» Data excerpts:

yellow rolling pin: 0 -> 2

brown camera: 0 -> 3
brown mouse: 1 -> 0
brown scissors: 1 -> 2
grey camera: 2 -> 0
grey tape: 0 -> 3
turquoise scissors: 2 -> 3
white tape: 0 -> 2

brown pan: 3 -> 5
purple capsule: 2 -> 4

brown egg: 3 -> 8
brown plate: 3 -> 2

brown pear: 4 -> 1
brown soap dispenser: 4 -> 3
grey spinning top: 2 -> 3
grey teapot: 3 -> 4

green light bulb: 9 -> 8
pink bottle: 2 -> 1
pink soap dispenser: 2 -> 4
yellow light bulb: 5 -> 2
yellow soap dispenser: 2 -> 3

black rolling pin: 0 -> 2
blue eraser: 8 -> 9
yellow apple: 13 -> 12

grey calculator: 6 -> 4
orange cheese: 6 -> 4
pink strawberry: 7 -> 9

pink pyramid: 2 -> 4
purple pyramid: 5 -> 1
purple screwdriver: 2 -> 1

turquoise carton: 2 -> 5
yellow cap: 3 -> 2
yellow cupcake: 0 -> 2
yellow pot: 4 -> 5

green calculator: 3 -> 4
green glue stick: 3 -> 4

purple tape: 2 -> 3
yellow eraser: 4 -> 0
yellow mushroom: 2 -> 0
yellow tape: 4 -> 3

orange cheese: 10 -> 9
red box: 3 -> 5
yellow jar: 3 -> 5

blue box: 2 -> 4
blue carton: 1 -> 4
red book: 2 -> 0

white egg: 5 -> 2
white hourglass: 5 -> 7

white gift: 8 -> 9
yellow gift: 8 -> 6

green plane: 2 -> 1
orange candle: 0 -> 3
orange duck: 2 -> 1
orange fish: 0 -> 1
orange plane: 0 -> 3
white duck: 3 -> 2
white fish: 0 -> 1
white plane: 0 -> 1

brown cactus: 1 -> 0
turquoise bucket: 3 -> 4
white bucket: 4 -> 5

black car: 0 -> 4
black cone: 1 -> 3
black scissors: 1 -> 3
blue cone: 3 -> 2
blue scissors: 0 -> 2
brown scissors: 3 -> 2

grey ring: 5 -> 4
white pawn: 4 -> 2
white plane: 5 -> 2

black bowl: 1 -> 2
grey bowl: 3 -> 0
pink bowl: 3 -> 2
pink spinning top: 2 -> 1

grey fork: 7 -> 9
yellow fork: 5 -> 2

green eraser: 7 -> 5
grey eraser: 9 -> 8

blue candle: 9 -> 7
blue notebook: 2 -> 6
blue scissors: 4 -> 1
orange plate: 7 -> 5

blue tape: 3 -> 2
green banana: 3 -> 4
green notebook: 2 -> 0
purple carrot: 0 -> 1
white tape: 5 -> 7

» What you are asked to do:
The word "bucket" occurs on some lines of the entries. Work out how many such lines there are and reply with the number alone.

» Task answer:
2